* RECORDS SUPPLIED:
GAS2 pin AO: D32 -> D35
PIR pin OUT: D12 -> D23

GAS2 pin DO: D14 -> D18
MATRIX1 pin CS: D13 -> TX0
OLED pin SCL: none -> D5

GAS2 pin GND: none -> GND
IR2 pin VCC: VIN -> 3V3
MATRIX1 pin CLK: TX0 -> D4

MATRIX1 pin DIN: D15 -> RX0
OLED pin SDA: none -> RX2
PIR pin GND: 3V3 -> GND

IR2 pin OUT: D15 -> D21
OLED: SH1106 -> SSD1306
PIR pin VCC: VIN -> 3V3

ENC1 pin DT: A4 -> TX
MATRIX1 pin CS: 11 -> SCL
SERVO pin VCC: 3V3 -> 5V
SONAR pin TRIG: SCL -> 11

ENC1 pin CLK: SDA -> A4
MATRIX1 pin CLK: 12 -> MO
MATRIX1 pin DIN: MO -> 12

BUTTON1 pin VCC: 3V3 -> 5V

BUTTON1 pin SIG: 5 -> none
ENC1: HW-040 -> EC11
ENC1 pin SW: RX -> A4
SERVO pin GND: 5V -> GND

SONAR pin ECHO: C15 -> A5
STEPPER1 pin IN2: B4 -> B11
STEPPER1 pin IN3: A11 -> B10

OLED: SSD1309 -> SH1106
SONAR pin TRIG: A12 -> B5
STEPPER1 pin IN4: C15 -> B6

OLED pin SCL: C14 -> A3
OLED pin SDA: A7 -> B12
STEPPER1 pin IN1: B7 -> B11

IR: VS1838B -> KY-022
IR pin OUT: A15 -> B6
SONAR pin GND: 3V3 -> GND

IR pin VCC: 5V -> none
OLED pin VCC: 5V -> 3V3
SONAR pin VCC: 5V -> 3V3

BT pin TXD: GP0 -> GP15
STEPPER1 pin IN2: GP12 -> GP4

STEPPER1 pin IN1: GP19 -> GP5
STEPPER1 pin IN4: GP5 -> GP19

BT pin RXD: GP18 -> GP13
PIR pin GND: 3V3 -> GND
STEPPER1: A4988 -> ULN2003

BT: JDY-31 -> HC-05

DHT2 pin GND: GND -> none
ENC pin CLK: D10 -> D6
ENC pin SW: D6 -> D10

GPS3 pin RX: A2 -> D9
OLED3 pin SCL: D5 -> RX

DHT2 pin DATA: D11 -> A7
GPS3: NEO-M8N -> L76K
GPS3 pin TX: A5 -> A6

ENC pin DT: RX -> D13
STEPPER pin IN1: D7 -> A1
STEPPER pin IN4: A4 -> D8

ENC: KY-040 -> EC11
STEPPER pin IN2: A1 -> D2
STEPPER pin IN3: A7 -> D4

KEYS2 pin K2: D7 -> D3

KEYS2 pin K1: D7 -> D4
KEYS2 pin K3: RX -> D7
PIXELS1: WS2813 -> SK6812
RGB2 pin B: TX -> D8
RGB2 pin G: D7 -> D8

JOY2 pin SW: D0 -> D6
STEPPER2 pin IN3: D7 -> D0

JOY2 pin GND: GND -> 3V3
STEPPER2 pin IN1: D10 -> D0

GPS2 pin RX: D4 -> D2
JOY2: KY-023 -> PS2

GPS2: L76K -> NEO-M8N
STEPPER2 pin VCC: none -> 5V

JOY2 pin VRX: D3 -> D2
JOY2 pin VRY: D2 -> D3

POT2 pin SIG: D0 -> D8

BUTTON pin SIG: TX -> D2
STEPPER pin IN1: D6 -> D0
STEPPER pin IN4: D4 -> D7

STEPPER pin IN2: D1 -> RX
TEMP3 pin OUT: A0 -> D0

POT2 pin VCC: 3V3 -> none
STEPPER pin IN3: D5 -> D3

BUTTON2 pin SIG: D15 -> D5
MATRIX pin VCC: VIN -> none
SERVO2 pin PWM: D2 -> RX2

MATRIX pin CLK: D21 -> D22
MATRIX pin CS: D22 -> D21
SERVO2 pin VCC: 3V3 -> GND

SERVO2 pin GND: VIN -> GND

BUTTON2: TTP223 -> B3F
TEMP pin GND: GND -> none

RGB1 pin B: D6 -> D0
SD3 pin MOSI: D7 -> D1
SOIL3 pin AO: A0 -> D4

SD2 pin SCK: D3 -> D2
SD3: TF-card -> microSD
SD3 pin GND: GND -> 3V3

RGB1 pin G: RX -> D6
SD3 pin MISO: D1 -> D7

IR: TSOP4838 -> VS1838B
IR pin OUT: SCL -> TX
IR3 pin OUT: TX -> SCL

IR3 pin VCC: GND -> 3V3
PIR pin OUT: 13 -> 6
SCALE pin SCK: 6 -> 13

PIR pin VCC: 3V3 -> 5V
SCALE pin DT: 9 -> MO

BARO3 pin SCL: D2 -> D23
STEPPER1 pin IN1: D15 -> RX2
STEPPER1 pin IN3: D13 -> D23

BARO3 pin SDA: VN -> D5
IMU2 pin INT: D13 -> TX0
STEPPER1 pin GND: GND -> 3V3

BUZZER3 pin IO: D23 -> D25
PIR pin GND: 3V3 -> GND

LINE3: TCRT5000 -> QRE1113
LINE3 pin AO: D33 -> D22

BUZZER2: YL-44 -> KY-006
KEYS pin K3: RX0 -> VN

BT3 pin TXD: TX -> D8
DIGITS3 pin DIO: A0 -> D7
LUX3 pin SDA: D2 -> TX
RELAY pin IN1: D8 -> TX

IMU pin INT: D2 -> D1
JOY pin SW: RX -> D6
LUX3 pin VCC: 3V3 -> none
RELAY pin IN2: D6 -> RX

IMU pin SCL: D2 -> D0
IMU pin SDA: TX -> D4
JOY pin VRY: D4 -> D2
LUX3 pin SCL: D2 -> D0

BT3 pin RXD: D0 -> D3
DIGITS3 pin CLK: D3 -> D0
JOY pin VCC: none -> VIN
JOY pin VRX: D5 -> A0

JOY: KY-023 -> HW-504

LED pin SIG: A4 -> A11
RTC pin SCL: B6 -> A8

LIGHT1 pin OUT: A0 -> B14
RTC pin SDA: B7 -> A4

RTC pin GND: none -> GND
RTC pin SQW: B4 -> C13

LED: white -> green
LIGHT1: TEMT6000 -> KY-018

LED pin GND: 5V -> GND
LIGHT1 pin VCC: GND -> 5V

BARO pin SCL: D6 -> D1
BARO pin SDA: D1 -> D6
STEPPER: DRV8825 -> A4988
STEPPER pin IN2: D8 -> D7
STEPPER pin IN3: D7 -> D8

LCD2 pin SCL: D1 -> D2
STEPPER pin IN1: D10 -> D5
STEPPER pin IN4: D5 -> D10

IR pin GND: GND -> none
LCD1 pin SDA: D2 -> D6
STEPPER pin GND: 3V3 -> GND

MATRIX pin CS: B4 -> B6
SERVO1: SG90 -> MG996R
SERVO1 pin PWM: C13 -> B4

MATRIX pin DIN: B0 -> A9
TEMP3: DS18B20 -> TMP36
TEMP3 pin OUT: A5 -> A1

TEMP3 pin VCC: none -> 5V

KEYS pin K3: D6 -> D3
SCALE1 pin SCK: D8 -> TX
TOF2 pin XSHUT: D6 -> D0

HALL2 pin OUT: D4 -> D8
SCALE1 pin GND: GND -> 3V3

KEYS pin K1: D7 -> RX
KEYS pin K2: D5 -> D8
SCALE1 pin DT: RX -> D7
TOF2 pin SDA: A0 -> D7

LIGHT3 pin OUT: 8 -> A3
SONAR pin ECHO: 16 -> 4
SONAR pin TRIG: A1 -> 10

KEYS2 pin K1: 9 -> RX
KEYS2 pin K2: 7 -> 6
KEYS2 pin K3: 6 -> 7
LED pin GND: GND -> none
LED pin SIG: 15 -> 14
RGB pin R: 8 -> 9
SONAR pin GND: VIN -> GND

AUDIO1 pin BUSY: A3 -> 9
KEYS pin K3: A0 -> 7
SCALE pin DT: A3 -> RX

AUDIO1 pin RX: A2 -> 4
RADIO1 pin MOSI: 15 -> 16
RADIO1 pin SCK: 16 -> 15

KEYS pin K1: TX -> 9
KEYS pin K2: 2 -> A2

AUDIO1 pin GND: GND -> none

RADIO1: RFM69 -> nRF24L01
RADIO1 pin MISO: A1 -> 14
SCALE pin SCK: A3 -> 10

* PROBLEM DETAILS: Search the records for lines holding the word "ECHO", then copy each line you find.

* OUTPUT OF THE TASK:
SONAR pin ECHO: C15 -> A5
SONAR pin ECHO: 16 -> 4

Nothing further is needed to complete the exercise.